▸ Available records:
-*-*-
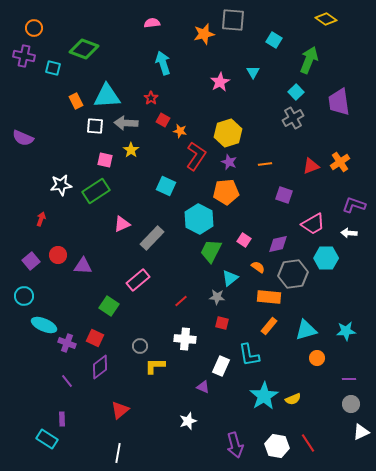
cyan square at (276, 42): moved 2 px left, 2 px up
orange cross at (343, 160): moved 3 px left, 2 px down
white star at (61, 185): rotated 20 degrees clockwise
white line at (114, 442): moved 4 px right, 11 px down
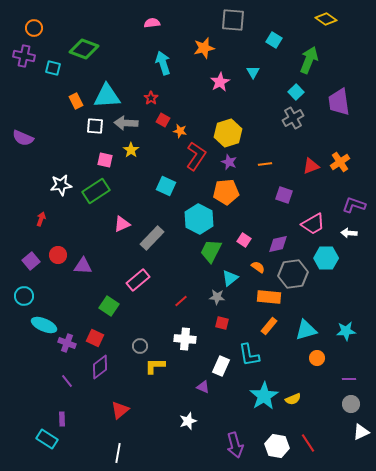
orange star at (204, 34): moved 14 px down
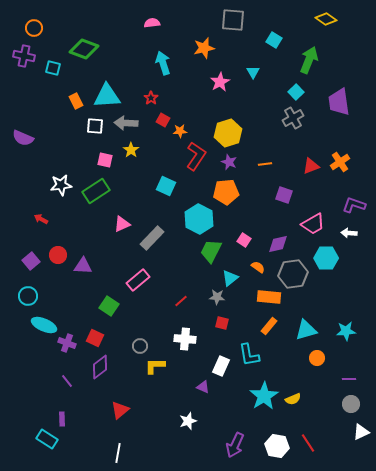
orange star at (180, 131): rotated 16 degrees counterclockwise
red arrow at (41, 219): rotated 80 degrees counterclockwise
cyan circle at (24, 296): moved 4 px right
purple arrow at (235, 445): rotated 40 degrees clockwise
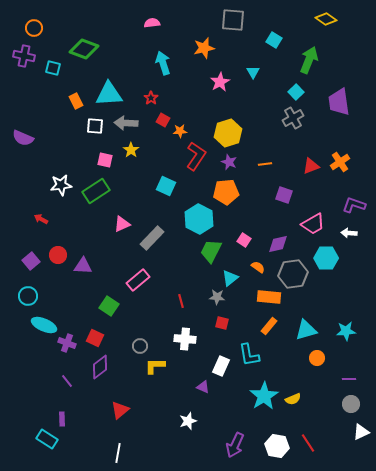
cyan triangle at (107, 96): moved 2 px right, 2 px up
red line at (181, 301): rotated 64 degrees counterclockwise
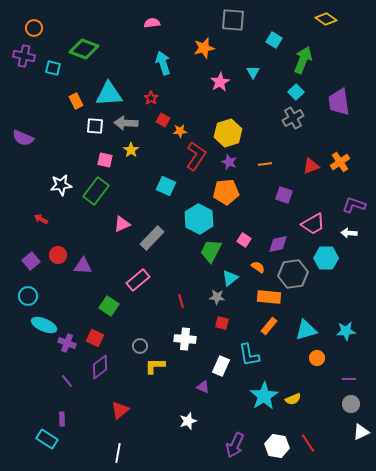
green arrow at (309, 60): moved 6 px left
green rectangle at (96, 191): rotated 20 degrees counterclockwise
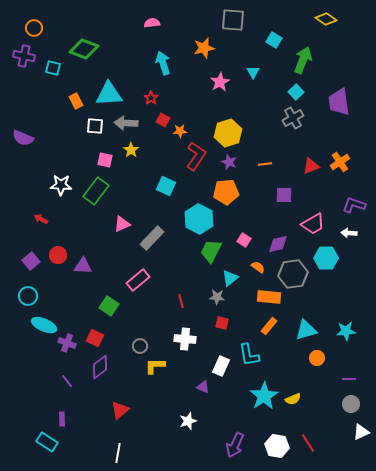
white star at (61, 185): rotated 10 degrees clockwise
purple square at (284, 195): rotated 18 degrees counterclockwise
cyan rectangle at (47, 439): moved 3 px down
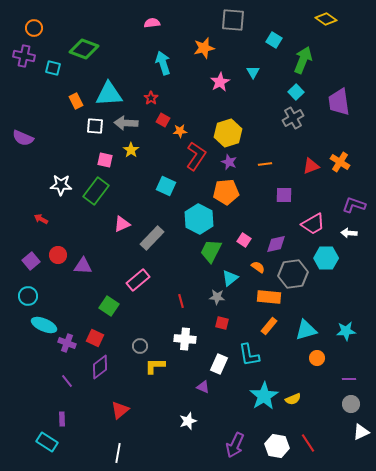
orange cross at (340, 162): rotated 24 degrees counterclockwise
purple diamond at (278, 244): moved 2 px left
white rectangle at (221, 366): moved 2 px left, 2 px up
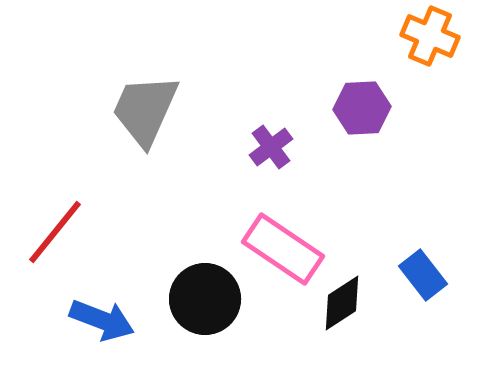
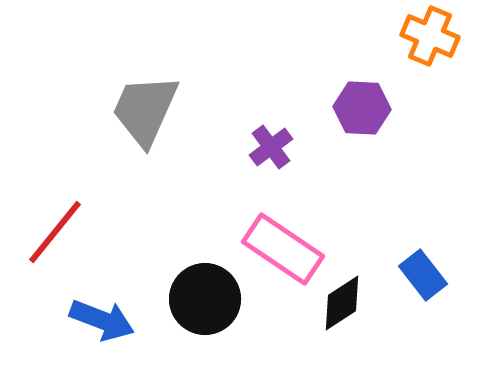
purple hexagon: rotated 6 degrees clockwise
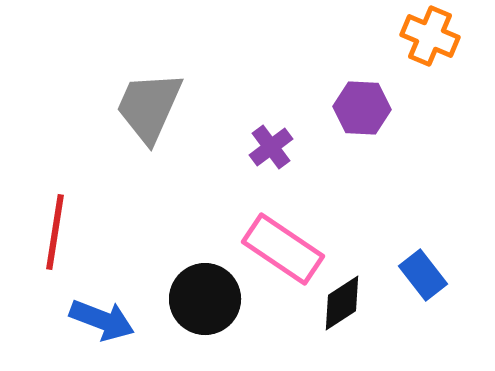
gray trapezoid: moved 4 px right, 3 px up
red line: rotated 30 degrees counterclockwise
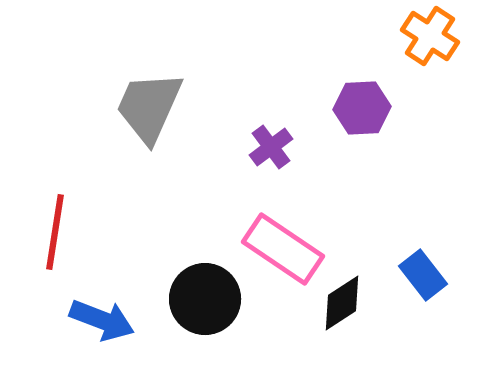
orange cross: rotated 10 degrees clockwise
purple hexagon: rotated 6 degrees counterclockwise
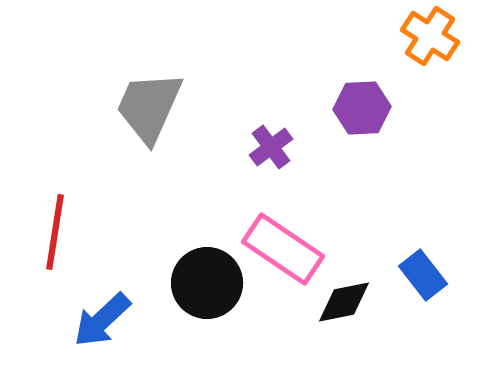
black circle: moved 2 px right, 16 px up
black diamond: moved 2 px right, 1 px up; rotated 22 degrees clockwise
blue arrow: rotated 116 degrees clockwise
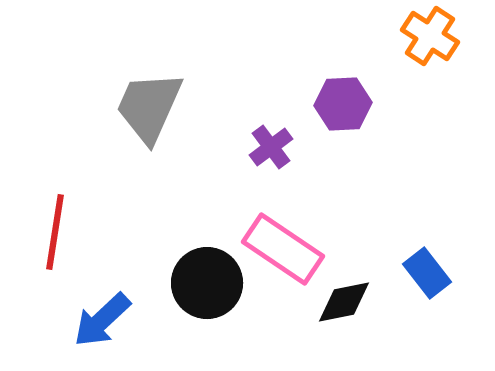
purple hexagon: moved 19 px left, 4 px up
blue rectangle: moved 4 px right, 2 px up
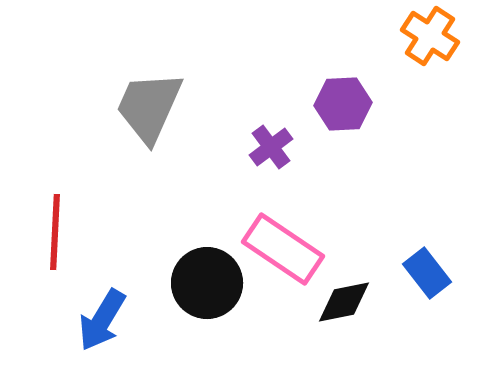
red line: rotated 6 degrees counterclockwise
blue arrow: rotated 16 degrees counterclockwise
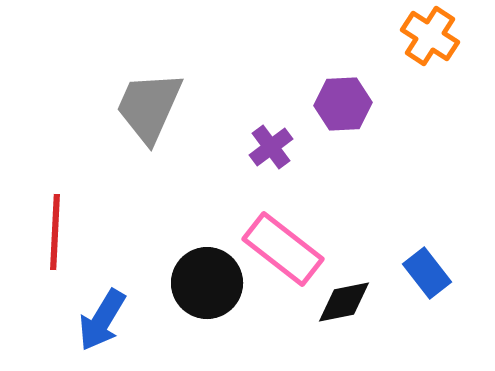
pink rectangle: rotated 4 degrees clockwise
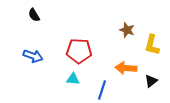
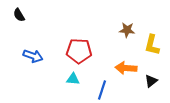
black semicircle: moved 15 px left
brown star: rotated 14 degrees counterclockwise
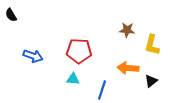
black semicircle: moved 8 px left
orange arrow: moved 2 px right
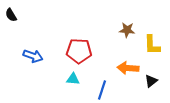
yellow L-shape: rotated 15 degrees counterclockwise
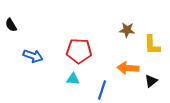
black semicircle: moved 10 px down
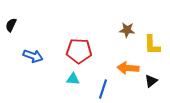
black semicircle: rotated 56 degrees clockwise
blue line: moved 1 px right, 1 px up
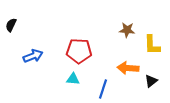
blue arrow: rotated 42 degrees counterclockwise
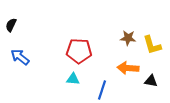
brown star: moved 1 px right, 8 px down
yellow L-shape: rotated 15 degrees counterclockwise
blue arrow: moved 13 px left, 1 px down; rotated 120 degrees counterclockwise
black triangle: rotated 48 degrees clockwise
blue line: moved 1 px left, 1 px down
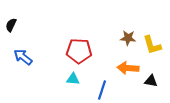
blue arrow: moved 3 px right
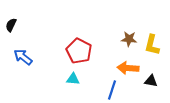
brown star: moved 1 px right, 1 px down
yellow L-shape: rotated 30 degrees clockwise
red pentagon: rotated 25 degrees clockwise
blue line: moved 10 px right
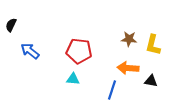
yellow L-shape: moved 1 px right
red pentagon: rotated 20 degrees counterclockwise
blue arrow: moved 7 px right, 6 px up
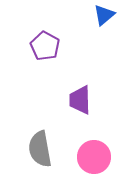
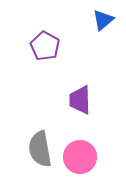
blue triangle: moved 1 px left, 5 px down
pink circle: moved 14 px left
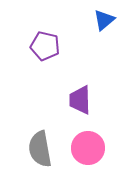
blue triangle: moved 1 px right
purple pentagon: rotated 16 degrees counterclockwise
pink circle: moved 8 px right, 9 px up
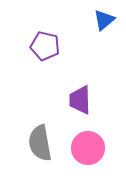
gray semicircle: moved 6 px up
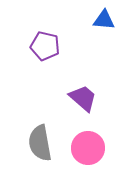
blue triangle: rotated 45 degrees clockwise
purple trapezoid: moved 3 px right, 2 px up; rotated 132 degrees clockwise
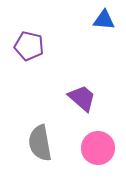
purple pentagon: moved 16 px left
purple trapezoid: moved 1 px left
pink circle: moved 10 px right
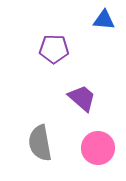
purple pentagon: moved 25 px right, 3 px down; rotated 12 degrees counterclockwise
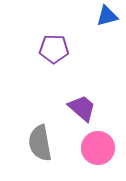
blue triangle: moved 3 px right, 4 px up; rotated 20 degrees counterclockwise
purple trapezoid: moved 10 px down
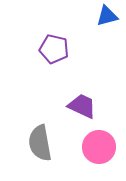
purple pentagon: rotated 12 degrees clockwise
purple trapezoid: moved 2 px up; rotated 16 degrees counterclockwise
pink circle: moved 1 px right, 1 px up
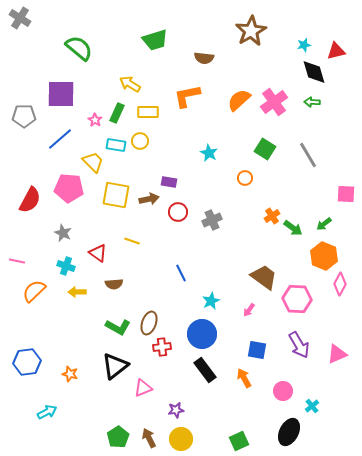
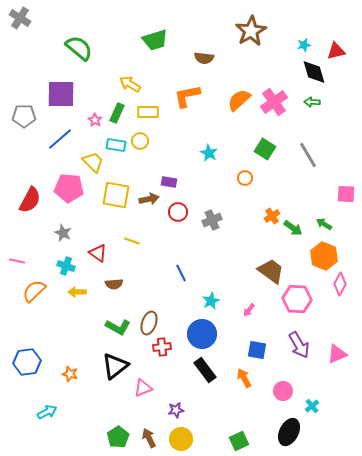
green arrow at (324, 224): rotated 70 degrees clockwise
brown trapezoid at (264, 277): moved 7 px right, 6 px up
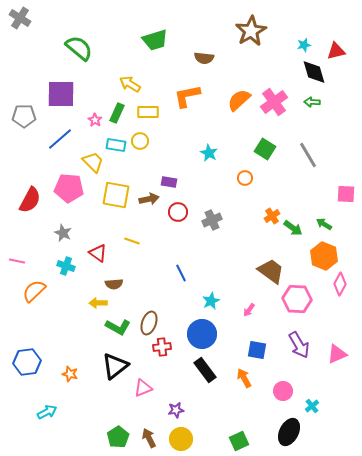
yellow arrow at (77, 292): moved 21 px right, 11 px down
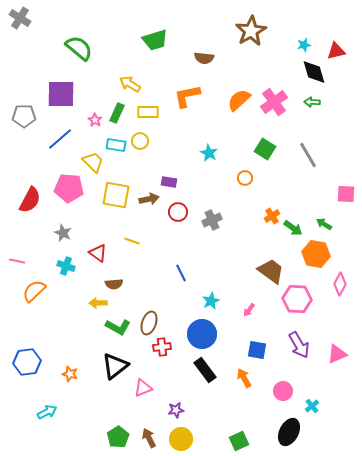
orange hexagon at (324, 256): moved 8 px left, 2 px up; rotated 12 degrees counterclockwise
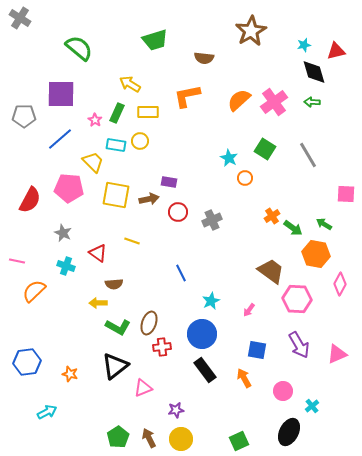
cyan star at (209, 153): moved 20 px right, 5 px down
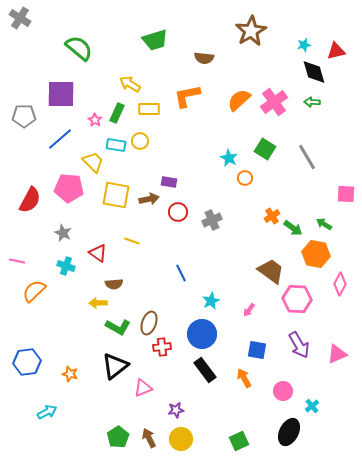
yellow rectangle at (148, 112): moved 1 px right, 3 px up
gray line at (308, 155): moved 1 px left, 2 px down
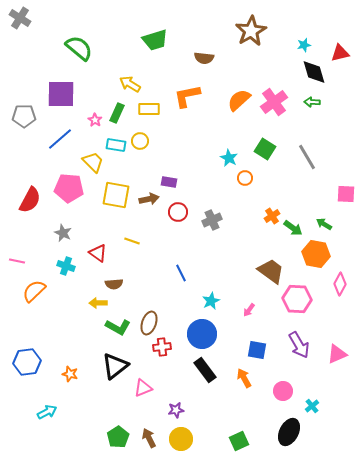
red triangle at (336, 51): moved 4 px right, 2 px down
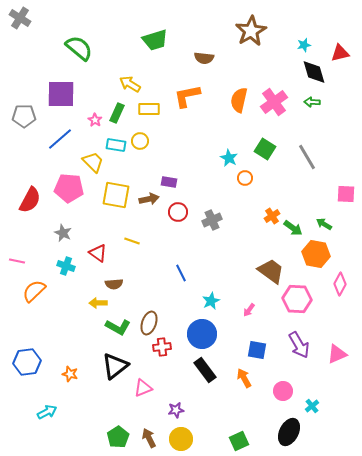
orange semicircle at (239, 100): rotated 35 degrees counterclockwise
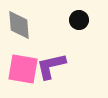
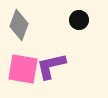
gray diamond: rotated 24 degrees clockwise
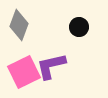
black circle: moved 7 px down
pink square: moved 1 px right, 3 px down; rotated 36 degrees counterclockwise
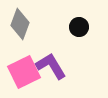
gray diamond: moved 1 px right, 1 px up
purple L-shape: rotated 72 degrees clockwise
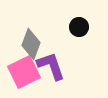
gray diamond: moved 11 px right, 20 px down
purple L-shape: rotated 12 degrees clockwise
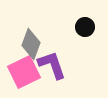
black circle: moved 6 px right
purple L-shape: moved 1 px right, 1 px up
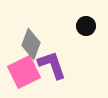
black circle: moved 1 px right, 1 px up
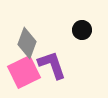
black circle: moved 4 px left, 4 px down
gray diamond: moved 4 px left, 1 px up
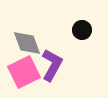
gray diamond: rotated 40 degrees counterclockwise
purple L-shape: rotated 48 degrees clockwise
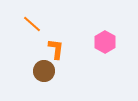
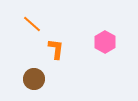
brown circle: moved 10 px left, 8 px down
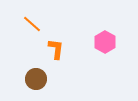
brown circle: moved 2 px right
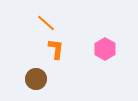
orange line: moved 14 px right, 1 px up
pink hexagon: moved 7 px down
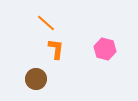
pink hexagon: rotated 15 degrees counterclockwise
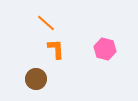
orange L-shape: rotated 10 degrees counterclockwise
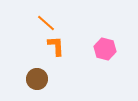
orange L-shape: moved 3 px up
brown circle: moved 1 px right
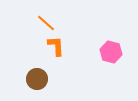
pink hexagon: moved 6 px right, 3 px down
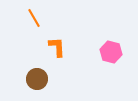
orange line: moved 12 px left, 5 px up; rotated 18 degrees clockwise
orange L-shape: moved 1 px right, 1 px down
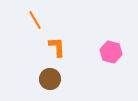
orange line: moved 1 px right, 2 px down
brown circle: moved 13 px right
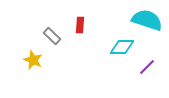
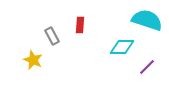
gray rectangle: rotated 18 degrees clockwise
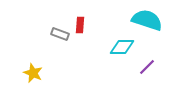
gray rectangle: moved 8 px right, 2 px up; rotated 42 degrees counterclockwise
yellow star: moved 13 px down
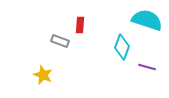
gray rectangle: moved 7 px down
cyan diamond: rotated 70 degrees counterclockwise
purple line: rotated 60 degrees clockwise
yellow star: moved 10 px right, 2 px down
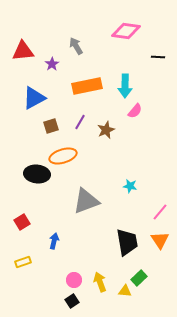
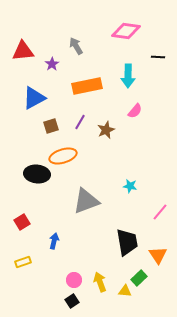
cyan arrow: moved 3 px right, 10 px up
orange triangle: moved 2 px left, 15 px down
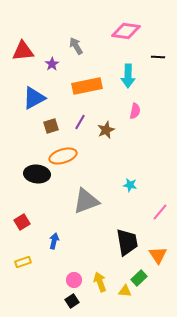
pink semicircle: rotated 28 degrees counterclockwise
cyan star: moved 1 px up
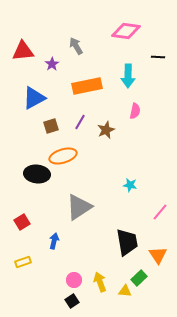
gray triangle: moved 7 px left, 6 px down; rotated 12 degrees counterclockwise
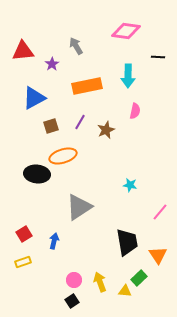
red square: moved 2 px right, 12 px down
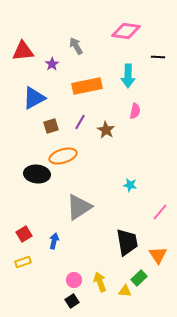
brown star: rotated 18 degrees counterclockwise
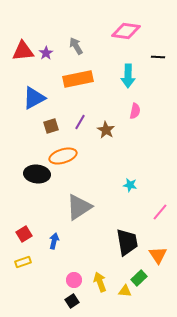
purple star: moved 6 px left, 11 px up
orange rectangle: moved 9 px left, 7 px up
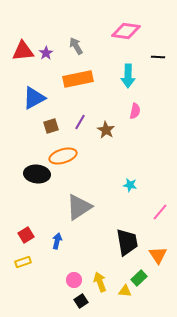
red square: moved 2 px right, 1 px down
blue arrow: moved 3 px right
black square: moved 9 px right
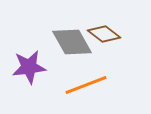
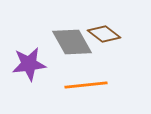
purple star: moved 3 px up
orange line: rotated 15 degrees clockwise
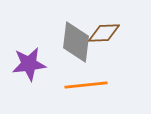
brown diamond: moved 1 px up; rotated 40 degrees counterclockwise
gray diamond: moved 4 px right; rotated 36 degrees clockwise
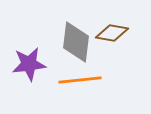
brown diamond: moved 8 px right; rotated 12 degrees clockwise
orange line: moved 6 px left, 5 px up
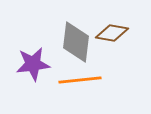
purple star: moved 4 px right
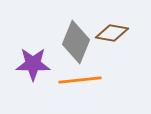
gray diamond: rotated 15 degrees clockwise
purple star: rotated 8 degrees clockwise
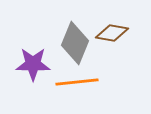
gray diamond: moved 1 px left, 1 px down
orange line: moved 3 px left, 2 px down
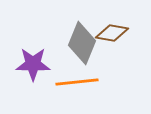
gray diamond: moved 7 px right
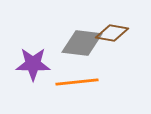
gray diamond: rotated 75 degrees clockwise
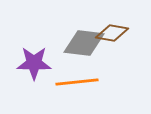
gray diamond: moved 2 px right
purple star: moved 1 px right, 1 px up
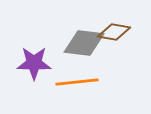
brown diamond: moved 2 px right, 1 px up
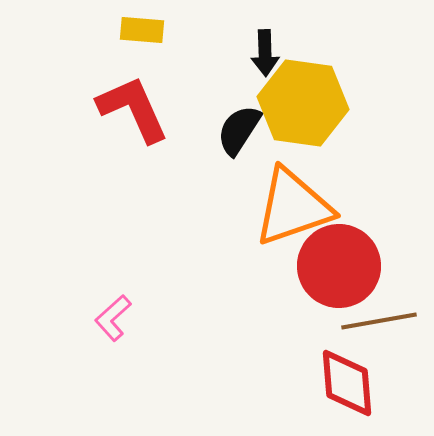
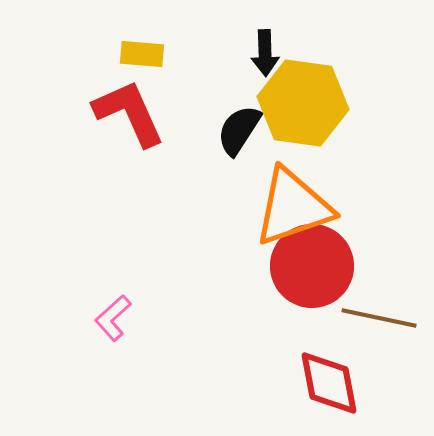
yellow rectangle: moved 24 px down
red L-shape: moved 4 px left, 4 px down
red circle: moved 27 px left
brown line: moved 3 px up; rotated 22 degrees clockwise
red diamond: moved 18 px left; rotated 6 degrees counterclockwise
-*-*-
▸ Given request: Can you quote the listing from the line that contains "gray diamond: moved 1 px right, 1 px up" through the line that contains "yellow star: moved 10 px right, 2 px down", leaving out the picture lines?

▸ Solution below:
gray diamond: moved 1 px right, 1 px up
purple L-shape: rotated 72 degrees clockwise
gray diamond: moved 11 px right, 20 px down
purple L-shape: rotated 12 degrees clockwise
black circle: moved 6 px right
purple L-shape: moved 1 px right, 1 px up
black circle: moved 1 px right, 1 px up
black circle: moved 4 px left, 4 px down
gray diamond: moved 4 px left, 1 px up
gray diamond: rotated 40 degrees counterclockwise
purple L-shape: rotated 48 degrees clockwise
brown circle: moved 10 px left, 8 px down
brown circle: moved 2 px right
orange line: moved 14 px right, 1 px up
pink hexagon: moved 7 px down
pink hexagon: rotated 15 degrees counterclockwise
orange L-shape: rotated 10 degrees counterclockwise
orange L-shape: moved 3 px up
brown circle: moved 1 px right
pink hexagon: moved 6 px right, 3 px down
orange line: moved 12 px left, 5 px up; rotated 18 degrees clockwise
orange L-shape: moved 1 px right, 1 px down
orange line: moved 1 px right, 2 px down
brown circle: moved 13 px right
gray rectangle: rotated 18 degrees clockwise
gray rectangle: moved 8 px right, 2 px up; rotated 42 degrees counterclockwise
yellow star: moved 13 px down
gray rectangle: moved 7 px down
cyan diamond: rotated 70 degrees counterclockwise
purple line: rotated 60 degrees clockwise
yellow star: moved 10 px right, 2 px down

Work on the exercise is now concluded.